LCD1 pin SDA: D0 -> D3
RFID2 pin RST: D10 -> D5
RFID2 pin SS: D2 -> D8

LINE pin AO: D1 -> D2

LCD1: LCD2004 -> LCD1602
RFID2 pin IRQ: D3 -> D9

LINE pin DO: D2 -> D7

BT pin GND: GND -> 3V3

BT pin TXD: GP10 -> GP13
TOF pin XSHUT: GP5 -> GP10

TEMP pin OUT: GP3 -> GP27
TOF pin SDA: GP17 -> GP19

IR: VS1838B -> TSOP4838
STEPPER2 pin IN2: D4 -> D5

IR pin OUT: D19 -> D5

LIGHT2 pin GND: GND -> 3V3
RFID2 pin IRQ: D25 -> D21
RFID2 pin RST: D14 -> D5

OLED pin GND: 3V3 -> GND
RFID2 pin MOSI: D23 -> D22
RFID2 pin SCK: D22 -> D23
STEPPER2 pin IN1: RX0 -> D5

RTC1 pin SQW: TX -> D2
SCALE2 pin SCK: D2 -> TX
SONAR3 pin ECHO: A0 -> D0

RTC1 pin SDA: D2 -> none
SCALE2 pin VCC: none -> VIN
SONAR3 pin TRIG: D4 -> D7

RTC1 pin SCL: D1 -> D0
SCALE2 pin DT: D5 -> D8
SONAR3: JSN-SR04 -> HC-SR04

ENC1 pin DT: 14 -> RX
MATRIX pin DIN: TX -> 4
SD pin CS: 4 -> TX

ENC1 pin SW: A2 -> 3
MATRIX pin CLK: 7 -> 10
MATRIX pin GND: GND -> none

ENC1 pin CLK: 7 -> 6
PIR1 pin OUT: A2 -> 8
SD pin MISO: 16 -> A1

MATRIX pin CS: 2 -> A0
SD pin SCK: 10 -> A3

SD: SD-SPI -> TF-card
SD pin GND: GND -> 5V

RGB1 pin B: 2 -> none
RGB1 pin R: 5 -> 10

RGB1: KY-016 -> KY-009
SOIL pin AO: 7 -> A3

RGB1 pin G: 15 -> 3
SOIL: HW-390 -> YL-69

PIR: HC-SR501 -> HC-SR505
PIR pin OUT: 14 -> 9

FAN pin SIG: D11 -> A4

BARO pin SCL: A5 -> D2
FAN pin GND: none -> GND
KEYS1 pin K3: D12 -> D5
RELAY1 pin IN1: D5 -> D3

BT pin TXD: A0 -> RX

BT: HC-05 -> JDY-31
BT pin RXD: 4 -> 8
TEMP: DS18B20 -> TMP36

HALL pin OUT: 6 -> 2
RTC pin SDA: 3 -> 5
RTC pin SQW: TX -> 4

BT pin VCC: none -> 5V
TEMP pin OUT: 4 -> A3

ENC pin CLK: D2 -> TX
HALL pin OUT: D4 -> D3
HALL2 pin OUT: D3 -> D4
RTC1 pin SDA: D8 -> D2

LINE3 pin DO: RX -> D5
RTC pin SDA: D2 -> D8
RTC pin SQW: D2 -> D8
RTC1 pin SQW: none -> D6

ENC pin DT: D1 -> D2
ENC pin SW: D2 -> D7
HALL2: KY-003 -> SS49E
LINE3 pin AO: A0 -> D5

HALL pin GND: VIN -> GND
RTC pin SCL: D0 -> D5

########################################

#### HOW TO COMPLETE THIS TASK
Write every record above out again exactly as it stands.

#### RESPONSE TO THIS TASK
LCD1 pin SDA: D0 -> D3
RFID2 pin RST: D10 -> D5
RFID2 pin SS: D2 -> D8

LINE pin AO: D1 -> D2

LCD1: LCD2004 -> LCD1602
RFID2 pin IRQ: D3 -> D9

LINE pin DO: D2 -> D7

BT pin GND: GND -> 3V3

BT pin TXD: GP10 -> GP13
TOF pin XSHUT: GP5 -> GP10

TEMP pin OUT: GP3 -> GP27
TOF pin SDA: GP17 -> GP19

IR: VS1838B -> TSOP4838
STEPPER2 pin IN2: D4 -> D5

IR pin OUT: D19 -> D5

LIGHT2 pin GND: GND -> 3V3
RFID2 pin IRQ: D25 -> D21
RFID2 pin RST: D14 -> D5

OLED pin GND: 3V3 -> GND
RFID2 pin MOSI: D23 -> D22
RFID2 pin SCK: D22 -> D23
STEPPER2 pin IN1: RX0 -> D5

RTC1 pin SQW: TX -> D2
SCALE2 pin SCK: D2 -> TX
SONAR3 pin ECHO: A0 -> D0

RTC1 pin SDA: D2 -> none
SCALE2 pin VCC: none -> VIN
SONAR3 pin TRIG: D4 -> D7

RTC1 pin SCL: D1 -> D0
SCALE2 pin DT: D5 -> D8
SONAR3: JSN-SR04 -> HC-SR04

ENC1 pin DT: 14 -> RX
MATRIX pin DIN: TX -> 4
SD pin CS: 4 -> TX

ENC1 pin SW: A2 -> 3
MATRIX pin CLK: 7 -> 10
MATRIX pin GND: GND -> none

ENC1 pin CLK: 7 -> 6
PIR1 pin OUT: A2 -> 8
SD pin MISO: 16 -> A1

MATRIX pin CS: 2 -> A0
SD pin SCK: 10 -> A3

SD: SD-SPI -> TF-card
SD pin GND: GND -> 5V

RGB1 pin B: 2 -> none
RGB1 pin R: 5 -> 10

RGB1: KY-016 -> KY-009
SOIL pin AO: 7 -> A3

RGB1 pin G: 15 -> 3
SOIL: HW-390 -> YL-69

PIR: HC-SR501 -> HC-SR505
PIR pin OUT: 14 -> 9

FAN pin SIG: D11 -> A4

BARO pin SCL: A5 -> D2
FAN pin GND: none -> GND
KEYS1 pin K3: D12 -> D5
RELAY1 pin IN1: D5 -> D3

BT pin TXD: A0 -> RX

BT: HC-05 -> JDY-31
BT pin RXD: 4 -> 8
TEMP: DS18B20 -> TMP36

HALL pin OUT: 6 -> 2
RTC pin SDA: 3 -> 5
RTC pin SQW: TX -> 4

BT pin VCC: none -> 5V
TEMP pin OUT: 4 -> A3

ENC pin CLK: D2 -> TX
HALL pin OUT: D4 -> D3
HALL2 pin OUT: D3 -> D4
RTC1 pin SDA: D8 -> D2

LINE3 pin DO: RX -> D5
RTC pin SDA: D2 -> D8
RTC pin SQW: D2 -> D8
RTC1 pin SQW: none -> D6

ENC pin DT: D1 -> D2
ENC pin SW: D2 -> D7
HALL2: KY-003 -> SS49E
LINE3 pin AO: A0 -> D5

HALL pin GND: VIN -> GND
RTC pin SCL: D0 -> D5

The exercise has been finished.